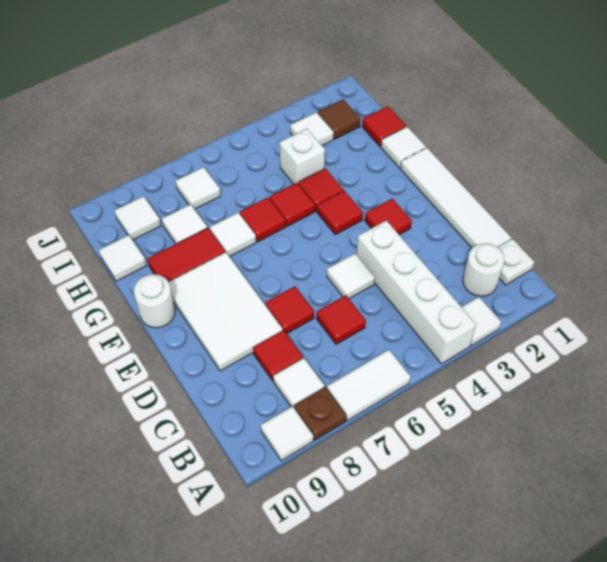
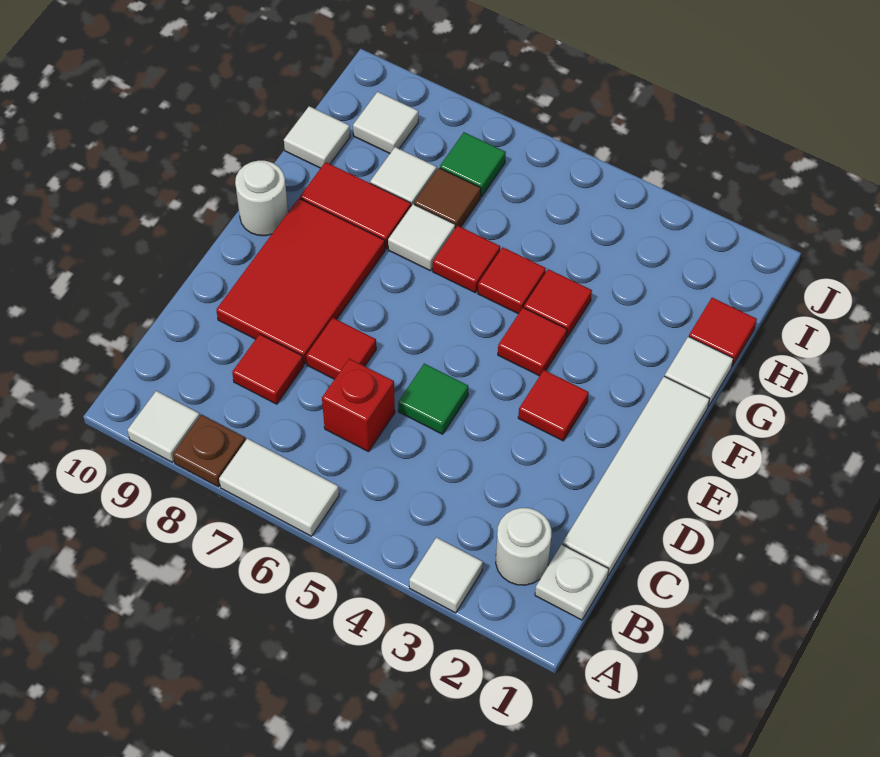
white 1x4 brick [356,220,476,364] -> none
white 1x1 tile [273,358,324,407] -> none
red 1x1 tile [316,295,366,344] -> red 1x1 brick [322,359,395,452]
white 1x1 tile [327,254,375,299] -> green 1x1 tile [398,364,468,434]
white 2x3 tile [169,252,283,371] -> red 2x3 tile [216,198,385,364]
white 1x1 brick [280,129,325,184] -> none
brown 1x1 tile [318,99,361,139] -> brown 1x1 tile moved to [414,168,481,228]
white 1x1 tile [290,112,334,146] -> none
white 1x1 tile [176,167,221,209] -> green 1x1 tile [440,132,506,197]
■ ■ ■ ■ ■
- [PROMPT]:
Give back, word for word, the lines from the one with "white 1x1 tile [273,358,324,407] -> none" through the last line of the entries, both included, and no other line.

- [EXPECTED ANSWER]:
white 1x1 tile [273,358,324,407] -> none
red 1x1 tile [316,295,366,344] -> red 1x1 brick [322,359,395,452]
white 1x1 tile [327,254,375,299] -> green 1x1 tile [398,364,468,434]
white 2x3 tile [169,252,283,371] -> red 2x3 tile [216,198,385,364]
white 1x1 brick [280,129,325,184] -> none
brown 1x1 tile [318,99,361,139] -> brown 1x1 tile moved to [414,168,481,228]
white 1x1 tile [290,112,334,146] -> none
white 1x1 tile [176,167,221,209] -> green 1x1 tile [440,132,506,197]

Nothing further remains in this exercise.